**RECORDS TO PROCESS**
═══

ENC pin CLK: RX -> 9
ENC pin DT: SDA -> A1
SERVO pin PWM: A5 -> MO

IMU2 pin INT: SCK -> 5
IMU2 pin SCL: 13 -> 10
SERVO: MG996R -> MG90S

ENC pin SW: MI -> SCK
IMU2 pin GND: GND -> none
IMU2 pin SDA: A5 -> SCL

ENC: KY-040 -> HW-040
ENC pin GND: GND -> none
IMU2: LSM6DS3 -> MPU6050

═══

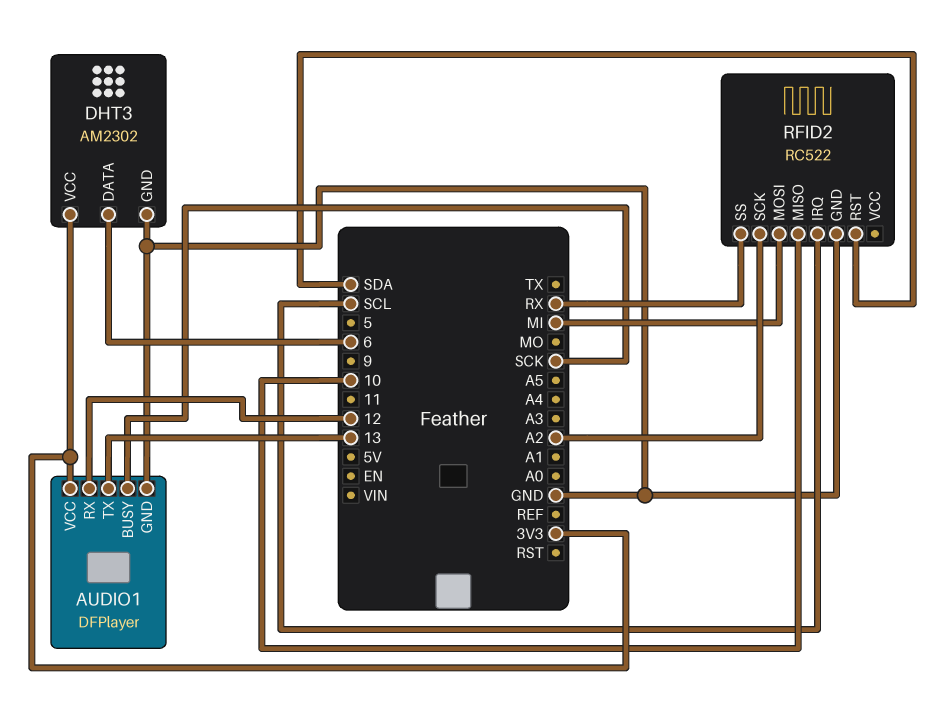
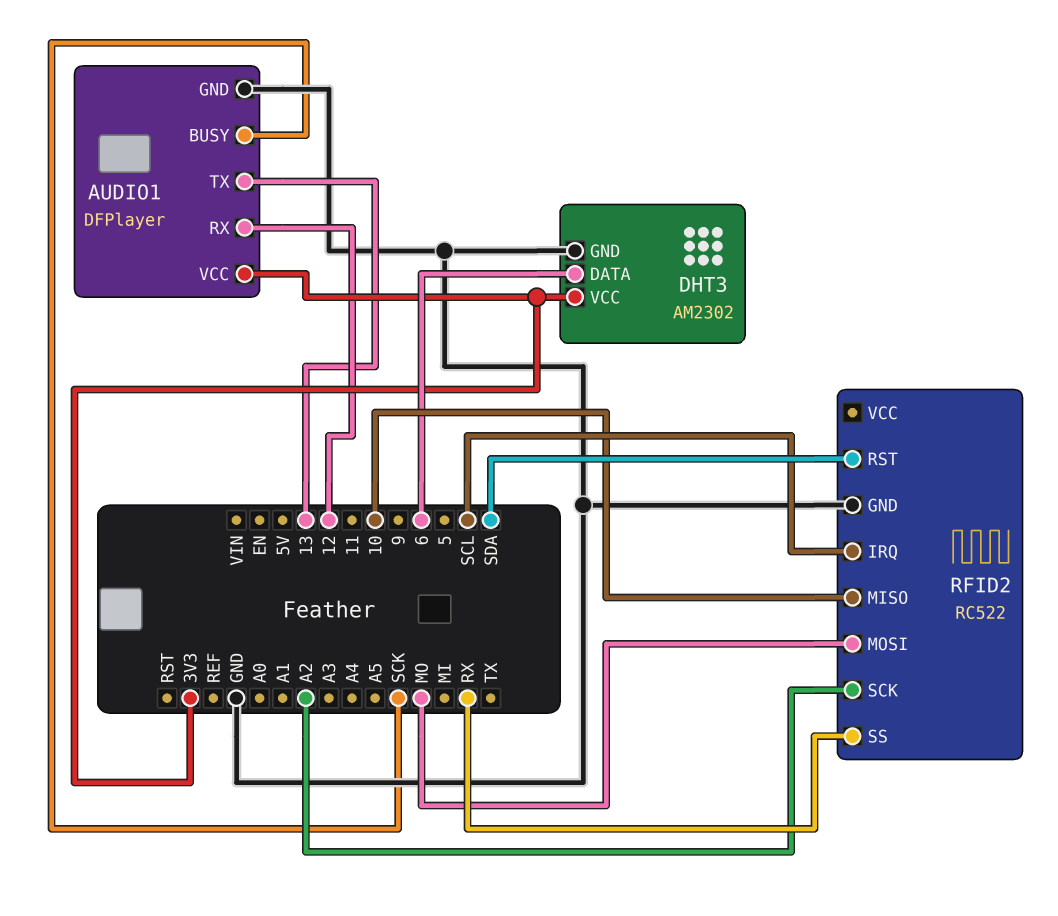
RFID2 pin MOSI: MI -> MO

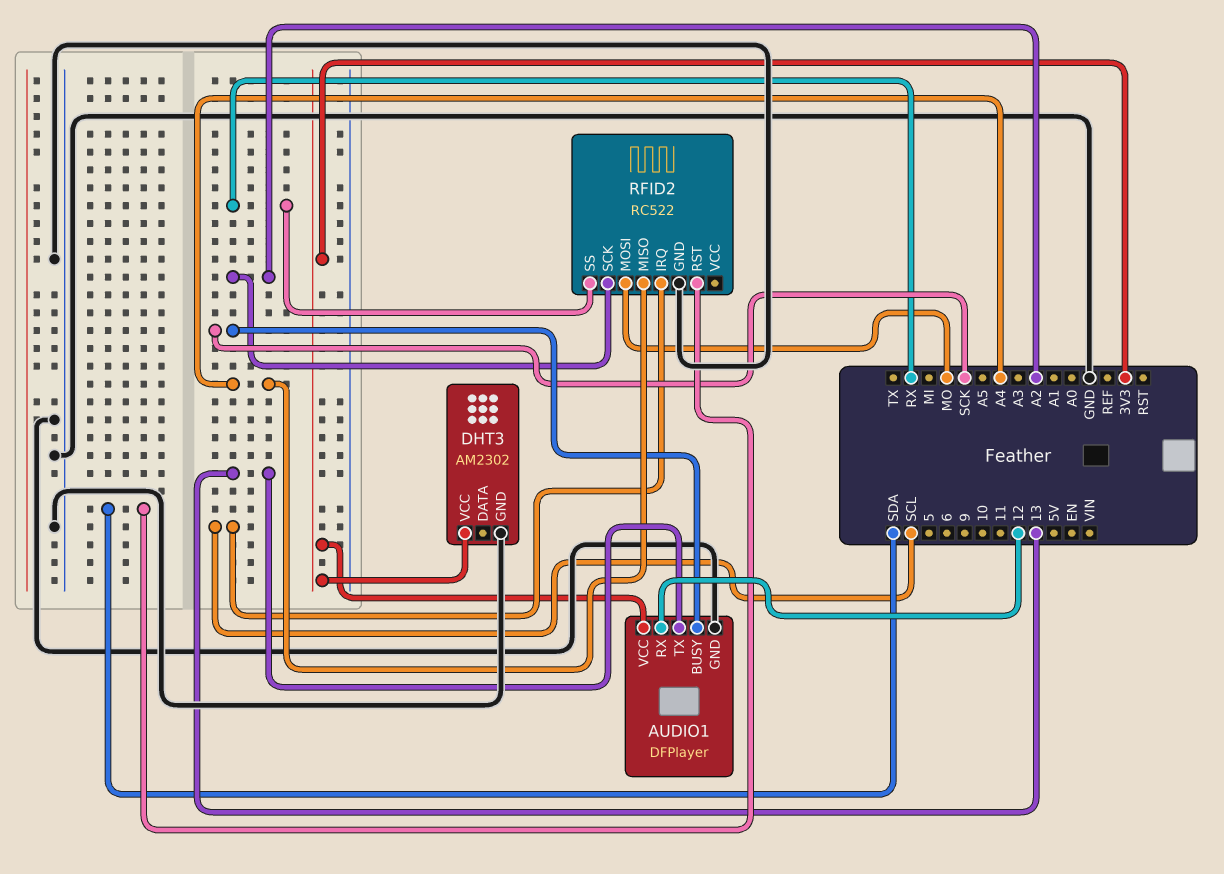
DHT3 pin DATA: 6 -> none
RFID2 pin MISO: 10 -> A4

═══

In the records above, find the line with "RFID2 pin MOSI: MI -> MO". Print exactly from there through the line with "RFID2 pin MISO: 10 -> A4", minus the pictures.

RFID2 pin MOSI: MI -> MO

DHT3 pin DATA: 6 -> none
RFID2 pin MISO: 10 -> A4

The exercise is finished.